== How to complete this task ==
Find every line in the records below that holds the word "none", and copy it out.

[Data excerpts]
★ ★ ★ ★

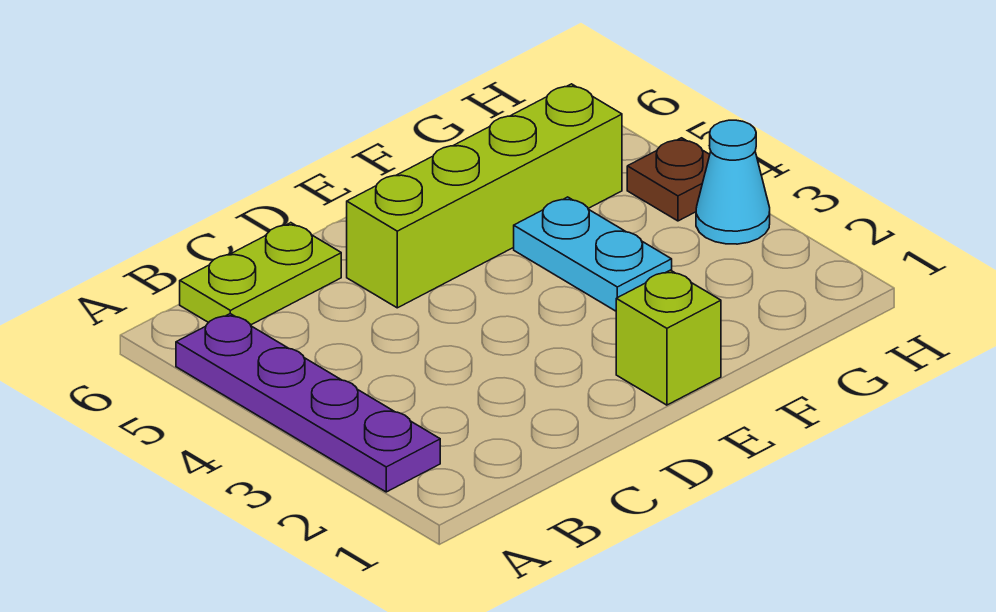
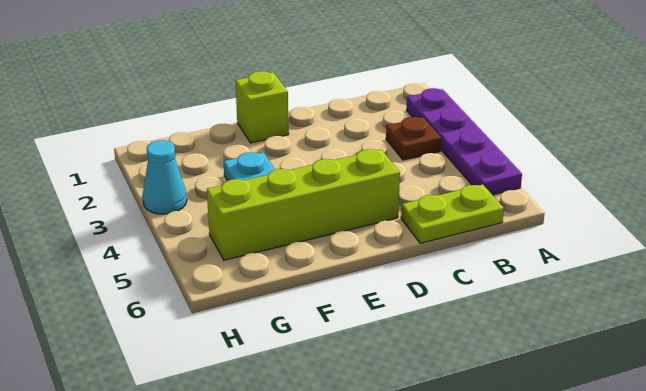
brown plate H4 level 1 -> brown plate B3 level 1

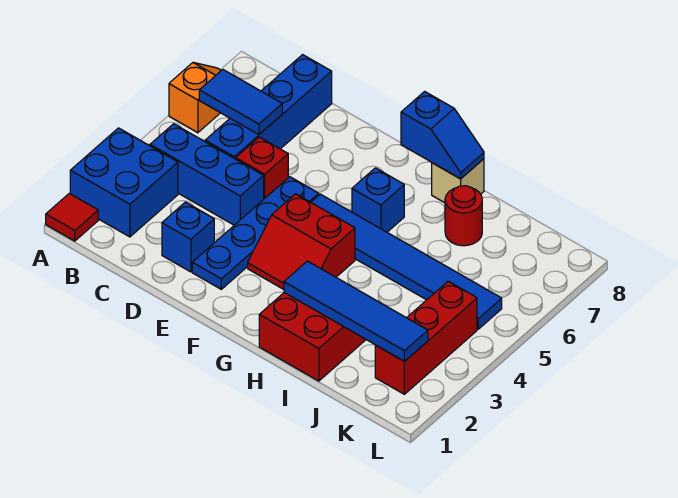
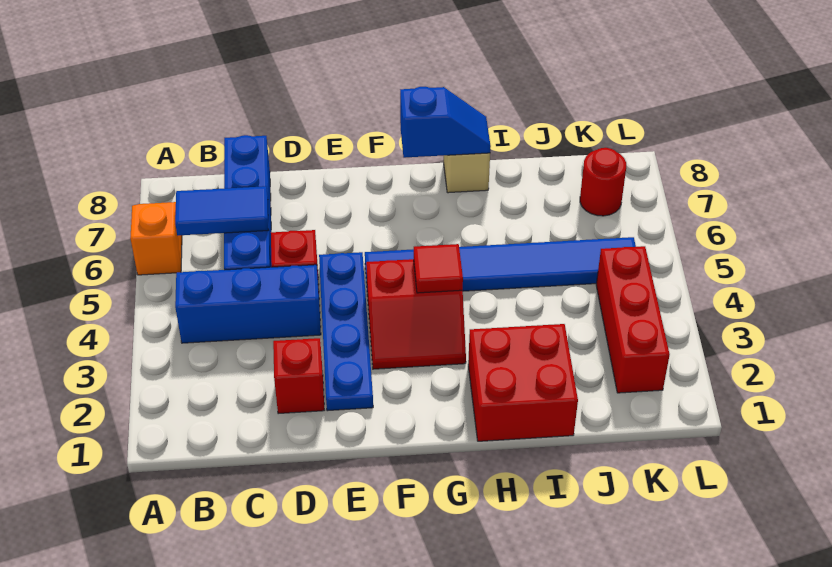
red tile A1 level 1 -> red tile G4 level 2
blue brick A2:B3 level 1 -> none
blue brick D2 level 1 -> red brick D2 level 1
blue brick G6 level 1 -> none
blue tile H2:K2 level 2 -> none
red round brick I7 level 1 -> red round brick K7 level 1

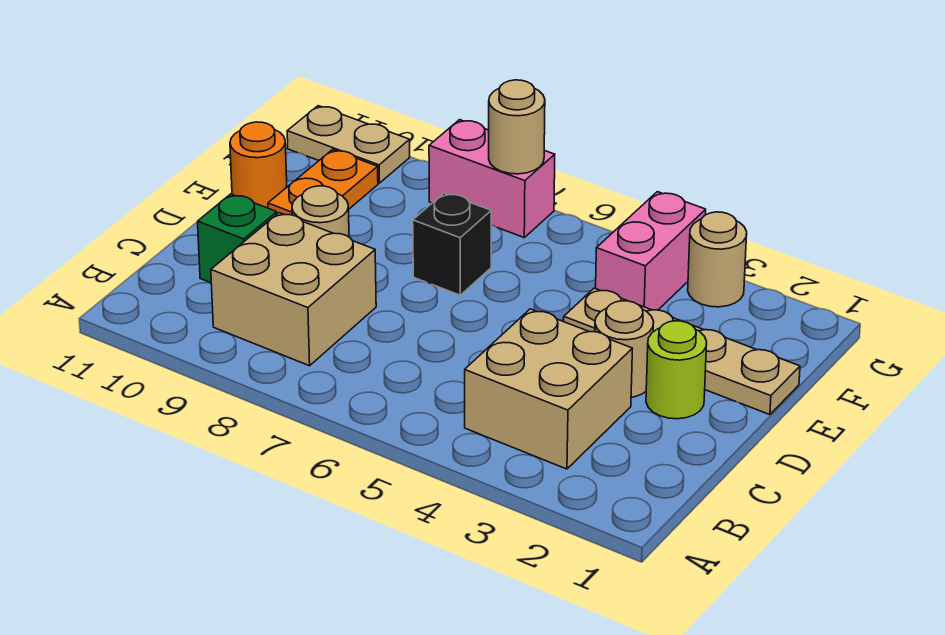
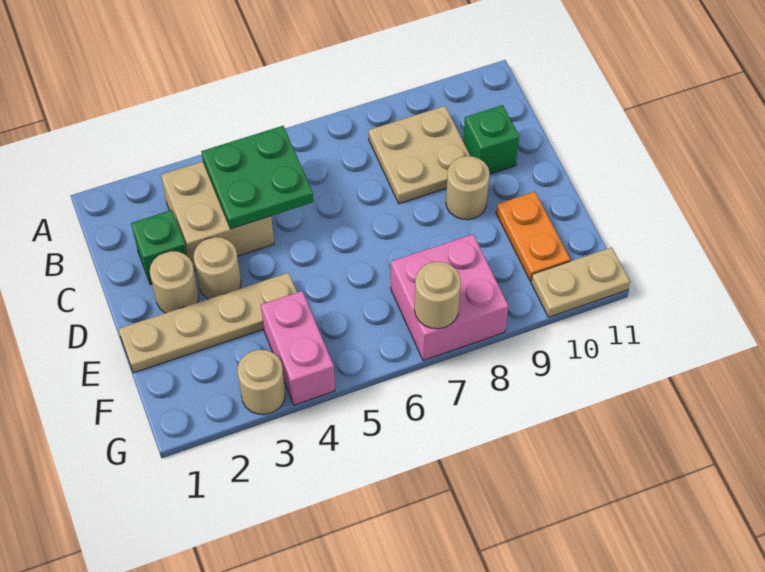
none -> green plate B4:C5 level 2
tan brick B8:C9 level 1 -> tan plate B8:C9 level 1
none -> green brick C2 level 1
lime round brick D2 level 1 -> tan round brick D2 level 1
black brick E7 level 1 -> none
orange round brick E11 level 1 -> none
pink brick G7:G8 level 1 -> pink brick F7:G8 level 1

★ ★ ★ ★

== Solution to this exercise ==
blue brick A2:B3 level 1 -> none
blue brick G6 level 1 -> none
blue tile H2:K2 level 2 -> none
none -> green plate B4:C5 level 2
none -> green brick C2 level 1
black brick E7 level 1 -> none
orange round brick E11 level 1 -> none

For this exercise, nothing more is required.